- [THE TASK] Gather all lines from the material that contain the word "board".

- [AVAILABLE DATA]
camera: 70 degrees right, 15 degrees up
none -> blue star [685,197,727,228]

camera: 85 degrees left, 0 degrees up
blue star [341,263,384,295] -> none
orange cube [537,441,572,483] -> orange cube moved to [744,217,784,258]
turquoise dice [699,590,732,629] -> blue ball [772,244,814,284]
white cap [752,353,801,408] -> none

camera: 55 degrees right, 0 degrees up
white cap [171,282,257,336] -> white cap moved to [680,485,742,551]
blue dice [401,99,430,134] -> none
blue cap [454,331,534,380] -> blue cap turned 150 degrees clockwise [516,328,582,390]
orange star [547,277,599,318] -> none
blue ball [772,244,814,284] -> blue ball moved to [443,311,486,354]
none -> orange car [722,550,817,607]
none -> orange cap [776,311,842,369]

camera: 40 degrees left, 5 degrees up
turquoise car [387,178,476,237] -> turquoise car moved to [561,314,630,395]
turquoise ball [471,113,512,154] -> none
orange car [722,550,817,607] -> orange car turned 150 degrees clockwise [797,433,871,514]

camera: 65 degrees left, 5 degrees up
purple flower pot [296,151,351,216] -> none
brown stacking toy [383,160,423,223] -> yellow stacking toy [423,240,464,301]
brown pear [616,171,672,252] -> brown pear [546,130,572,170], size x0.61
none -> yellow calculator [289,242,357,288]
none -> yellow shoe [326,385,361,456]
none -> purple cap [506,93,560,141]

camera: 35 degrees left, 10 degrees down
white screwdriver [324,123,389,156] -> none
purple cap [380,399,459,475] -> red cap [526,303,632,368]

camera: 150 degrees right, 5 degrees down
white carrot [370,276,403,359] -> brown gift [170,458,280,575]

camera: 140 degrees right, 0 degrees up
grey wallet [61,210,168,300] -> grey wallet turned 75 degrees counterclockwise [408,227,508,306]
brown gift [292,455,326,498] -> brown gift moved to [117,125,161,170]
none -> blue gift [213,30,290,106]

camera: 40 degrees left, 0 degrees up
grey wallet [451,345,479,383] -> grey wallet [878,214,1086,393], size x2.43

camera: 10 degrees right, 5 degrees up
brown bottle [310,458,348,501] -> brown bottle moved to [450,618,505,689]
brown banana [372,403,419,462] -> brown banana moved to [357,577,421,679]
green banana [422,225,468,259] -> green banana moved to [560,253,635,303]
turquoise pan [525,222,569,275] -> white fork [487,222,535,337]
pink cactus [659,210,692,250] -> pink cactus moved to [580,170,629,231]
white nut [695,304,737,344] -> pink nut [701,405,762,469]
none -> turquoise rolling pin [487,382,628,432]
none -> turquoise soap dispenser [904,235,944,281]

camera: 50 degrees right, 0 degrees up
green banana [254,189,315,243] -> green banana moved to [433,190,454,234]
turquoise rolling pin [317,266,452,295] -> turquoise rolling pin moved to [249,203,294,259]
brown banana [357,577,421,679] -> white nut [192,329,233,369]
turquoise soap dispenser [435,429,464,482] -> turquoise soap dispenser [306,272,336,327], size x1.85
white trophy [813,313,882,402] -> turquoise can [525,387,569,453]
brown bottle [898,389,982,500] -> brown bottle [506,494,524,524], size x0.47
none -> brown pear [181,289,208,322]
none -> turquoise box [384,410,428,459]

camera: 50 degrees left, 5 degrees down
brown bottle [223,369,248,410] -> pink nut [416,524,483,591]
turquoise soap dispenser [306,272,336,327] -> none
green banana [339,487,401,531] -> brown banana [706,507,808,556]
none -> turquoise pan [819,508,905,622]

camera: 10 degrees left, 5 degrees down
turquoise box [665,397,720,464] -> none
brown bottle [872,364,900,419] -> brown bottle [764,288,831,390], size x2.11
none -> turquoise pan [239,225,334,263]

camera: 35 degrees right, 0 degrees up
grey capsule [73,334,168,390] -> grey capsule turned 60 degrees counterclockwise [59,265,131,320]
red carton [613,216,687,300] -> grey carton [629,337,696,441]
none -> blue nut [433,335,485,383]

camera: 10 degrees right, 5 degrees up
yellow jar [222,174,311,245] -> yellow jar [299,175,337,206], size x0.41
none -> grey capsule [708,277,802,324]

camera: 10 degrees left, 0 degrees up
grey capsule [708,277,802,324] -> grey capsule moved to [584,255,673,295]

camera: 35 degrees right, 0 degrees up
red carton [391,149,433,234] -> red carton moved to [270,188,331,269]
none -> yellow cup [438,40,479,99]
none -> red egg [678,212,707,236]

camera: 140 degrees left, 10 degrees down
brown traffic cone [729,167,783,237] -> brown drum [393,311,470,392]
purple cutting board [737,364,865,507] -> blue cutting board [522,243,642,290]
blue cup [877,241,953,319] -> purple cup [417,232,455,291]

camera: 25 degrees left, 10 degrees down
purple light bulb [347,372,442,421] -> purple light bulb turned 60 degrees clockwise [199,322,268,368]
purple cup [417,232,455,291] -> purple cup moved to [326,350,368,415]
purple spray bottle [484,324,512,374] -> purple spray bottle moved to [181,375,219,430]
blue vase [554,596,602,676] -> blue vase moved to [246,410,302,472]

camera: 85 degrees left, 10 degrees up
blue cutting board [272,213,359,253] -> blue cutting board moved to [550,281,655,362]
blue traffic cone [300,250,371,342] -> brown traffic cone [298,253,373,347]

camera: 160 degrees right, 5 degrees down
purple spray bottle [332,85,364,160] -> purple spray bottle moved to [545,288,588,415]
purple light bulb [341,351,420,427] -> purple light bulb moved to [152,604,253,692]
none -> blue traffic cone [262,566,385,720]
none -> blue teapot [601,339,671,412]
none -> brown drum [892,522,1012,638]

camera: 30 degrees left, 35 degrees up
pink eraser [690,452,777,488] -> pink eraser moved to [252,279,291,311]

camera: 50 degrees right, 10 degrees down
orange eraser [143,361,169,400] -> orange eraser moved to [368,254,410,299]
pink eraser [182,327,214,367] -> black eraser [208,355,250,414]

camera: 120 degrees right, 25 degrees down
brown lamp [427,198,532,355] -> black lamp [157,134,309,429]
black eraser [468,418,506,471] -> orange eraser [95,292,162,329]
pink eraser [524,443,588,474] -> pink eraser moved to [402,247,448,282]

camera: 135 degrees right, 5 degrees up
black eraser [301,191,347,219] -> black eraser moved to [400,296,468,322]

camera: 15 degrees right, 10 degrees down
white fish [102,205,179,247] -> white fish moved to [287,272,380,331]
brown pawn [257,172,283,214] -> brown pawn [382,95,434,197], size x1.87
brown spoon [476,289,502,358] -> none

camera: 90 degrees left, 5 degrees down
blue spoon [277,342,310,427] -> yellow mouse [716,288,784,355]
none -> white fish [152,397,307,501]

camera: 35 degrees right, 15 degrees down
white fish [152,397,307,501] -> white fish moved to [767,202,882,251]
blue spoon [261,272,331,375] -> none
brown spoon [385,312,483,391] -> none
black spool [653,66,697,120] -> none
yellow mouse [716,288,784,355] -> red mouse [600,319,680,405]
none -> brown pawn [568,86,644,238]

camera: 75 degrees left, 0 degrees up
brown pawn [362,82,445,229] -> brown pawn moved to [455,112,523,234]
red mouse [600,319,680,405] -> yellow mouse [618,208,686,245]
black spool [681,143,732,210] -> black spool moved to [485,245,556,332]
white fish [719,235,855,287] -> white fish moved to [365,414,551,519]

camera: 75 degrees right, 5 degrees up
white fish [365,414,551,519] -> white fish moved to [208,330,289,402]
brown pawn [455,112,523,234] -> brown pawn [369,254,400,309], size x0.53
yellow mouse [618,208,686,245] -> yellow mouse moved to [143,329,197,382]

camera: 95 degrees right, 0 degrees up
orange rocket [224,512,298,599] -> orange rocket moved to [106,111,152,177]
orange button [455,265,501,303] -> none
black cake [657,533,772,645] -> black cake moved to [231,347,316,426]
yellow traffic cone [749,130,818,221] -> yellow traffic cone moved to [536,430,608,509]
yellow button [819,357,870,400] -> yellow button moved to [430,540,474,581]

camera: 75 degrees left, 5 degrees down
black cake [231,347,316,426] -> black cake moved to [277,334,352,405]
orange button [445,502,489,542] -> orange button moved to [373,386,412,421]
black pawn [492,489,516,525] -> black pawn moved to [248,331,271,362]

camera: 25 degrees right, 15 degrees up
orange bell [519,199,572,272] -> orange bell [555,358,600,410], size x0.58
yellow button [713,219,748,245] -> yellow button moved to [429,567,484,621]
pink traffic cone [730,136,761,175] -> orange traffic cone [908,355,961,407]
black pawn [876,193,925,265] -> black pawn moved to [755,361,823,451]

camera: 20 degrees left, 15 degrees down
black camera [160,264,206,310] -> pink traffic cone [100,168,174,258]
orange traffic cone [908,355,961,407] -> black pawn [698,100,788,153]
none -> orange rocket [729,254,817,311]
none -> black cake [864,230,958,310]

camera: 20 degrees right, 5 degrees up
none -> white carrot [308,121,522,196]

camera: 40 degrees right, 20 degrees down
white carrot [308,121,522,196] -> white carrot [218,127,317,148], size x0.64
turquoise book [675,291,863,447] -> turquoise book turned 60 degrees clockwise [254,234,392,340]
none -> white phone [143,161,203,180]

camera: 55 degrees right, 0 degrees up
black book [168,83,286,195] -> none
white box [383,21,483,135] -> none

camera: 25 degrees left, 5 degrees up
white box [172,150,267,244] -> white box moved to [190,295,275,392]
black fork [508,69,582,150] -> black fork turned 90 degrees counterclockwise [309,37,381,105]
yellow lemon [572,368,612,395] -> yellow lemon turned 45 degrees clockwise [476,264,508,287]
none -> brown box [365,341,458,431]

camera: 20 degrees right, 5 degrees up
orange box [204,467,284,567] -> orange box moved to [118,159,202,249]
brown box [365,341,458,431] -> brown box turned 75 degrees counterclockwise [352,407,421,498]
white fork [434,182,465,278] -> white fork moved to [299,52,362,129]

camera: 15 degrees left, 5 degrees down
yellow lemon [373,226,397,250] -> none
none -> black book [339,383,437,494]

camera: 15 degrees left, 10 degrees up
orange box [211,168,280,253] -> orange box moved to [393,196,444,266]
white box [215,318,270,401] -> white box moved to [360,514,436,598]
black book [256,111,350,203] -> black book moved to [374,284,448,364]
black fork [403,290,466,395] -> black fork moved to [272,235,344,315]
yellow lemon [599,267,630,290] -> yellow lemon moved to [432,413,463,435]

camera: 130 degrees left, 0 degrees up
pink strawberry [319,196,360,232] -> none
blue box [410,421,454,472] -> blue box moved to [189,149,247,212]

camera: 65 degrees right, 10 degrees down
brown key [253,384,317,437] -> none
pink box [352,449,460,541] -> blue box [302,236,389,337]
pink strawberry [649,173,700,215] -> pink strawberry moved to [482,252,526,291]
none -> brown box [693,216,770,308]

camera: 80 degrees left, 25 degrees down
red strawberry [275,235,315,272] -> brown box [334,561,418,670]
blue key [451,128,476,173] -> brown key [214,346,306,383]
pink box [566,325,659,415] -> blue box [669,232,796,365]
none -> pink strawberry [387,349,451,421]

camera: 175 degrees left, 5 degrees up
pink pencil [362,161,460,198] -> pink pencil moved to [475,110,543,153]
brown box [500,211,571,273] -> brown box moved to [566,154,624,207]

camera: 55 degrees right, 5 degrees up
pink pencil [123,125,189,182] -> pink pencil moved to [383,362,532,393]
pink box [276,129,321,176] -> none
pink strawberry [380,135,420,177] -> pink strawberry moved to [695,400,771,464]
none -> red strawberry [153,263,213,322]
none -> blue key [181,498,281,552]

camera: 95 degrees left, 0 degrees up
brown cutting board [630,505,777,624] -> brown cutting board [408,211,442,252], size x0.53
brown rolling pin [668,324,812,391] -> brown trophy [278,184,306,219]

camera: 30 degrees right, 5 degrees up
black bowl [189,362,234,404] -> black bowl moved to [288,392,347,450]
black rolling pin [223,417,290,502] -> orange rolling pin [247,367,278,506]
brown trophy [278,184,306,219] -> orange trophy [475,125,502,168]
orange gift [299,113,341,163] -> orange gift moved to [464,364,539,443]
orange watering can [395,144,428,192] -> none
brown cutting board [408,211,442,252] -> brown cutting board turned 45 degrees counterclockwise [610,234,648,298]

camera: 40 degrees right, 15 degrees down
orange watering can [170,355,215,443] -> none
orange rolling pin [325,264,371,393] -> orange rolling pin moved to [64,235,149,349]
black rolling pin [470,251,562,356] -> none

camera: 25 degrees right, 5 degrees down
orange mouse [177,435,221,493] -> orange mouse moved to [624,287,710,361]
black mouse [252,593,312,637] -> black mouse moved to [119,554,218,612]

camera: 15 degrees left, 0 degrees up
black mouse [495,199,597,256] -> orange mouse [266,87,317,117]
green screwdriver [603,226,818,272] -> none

- [THE ANSWER]
purple cutting board [737,364,865,507] -> blue cutting board [522,243,642,290]
blue cutting board [272,213,359,253] -> blue cutting board moved to [550,281,655,362]
brown cutting board [630,505,777,624] -> brown cutting board [408,211,442,252], size x0.53
brown cutting board [408,211,442,252] -> brown cutting board turned 45 degrees counterclockwise [610,234,648,298]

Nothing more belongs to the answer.